_INFORMATION GIVEN_:
* * * * * * * * *
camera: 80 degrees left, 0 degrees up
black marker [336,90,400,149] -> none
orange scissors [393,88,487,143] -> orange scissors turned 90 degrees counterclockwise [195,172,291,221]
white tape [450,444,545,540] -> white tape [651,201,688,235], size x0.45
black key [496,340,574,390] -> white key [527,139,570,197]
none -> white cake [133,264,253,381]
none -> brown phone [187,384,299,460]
* * * * * * * * *
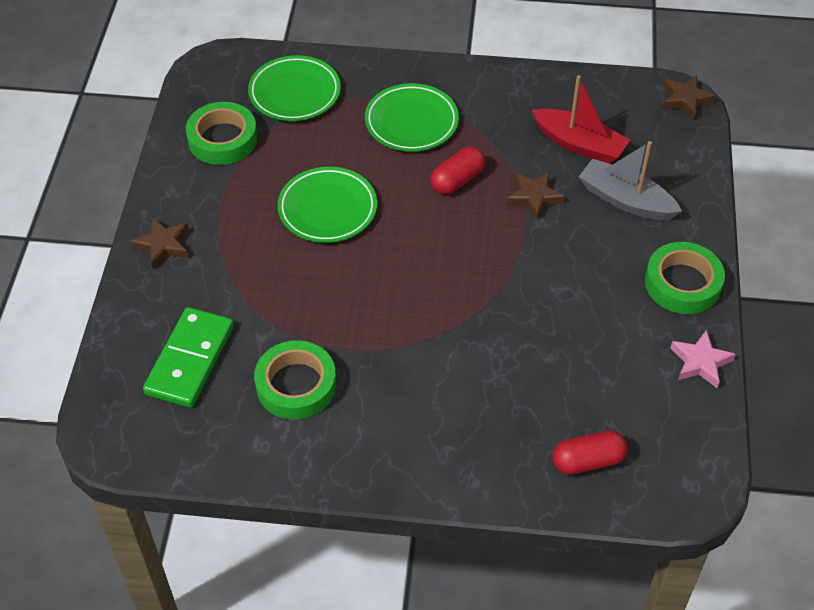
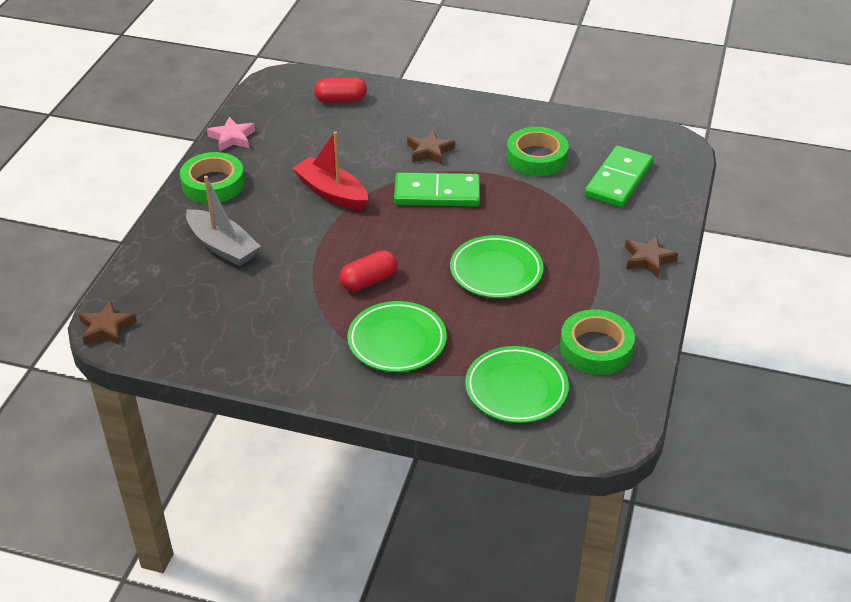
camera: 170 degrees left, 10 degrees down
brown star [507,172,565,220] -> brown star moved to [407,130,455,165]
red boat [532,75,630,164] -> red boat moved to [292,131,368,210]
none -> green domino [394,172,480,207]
* * * * * * * * *
_EXERCISE AIM_:
From the data above, output exactly the lines between the one containing "none -> white cake [133,264,253,381]" and the one containing "none -> brown phone [187,384,299,460]", counting both of them.

_YOUR SOLUTION_:
none -> white cake [133,264,253,381]
none -> brown phone [187,384,299,460]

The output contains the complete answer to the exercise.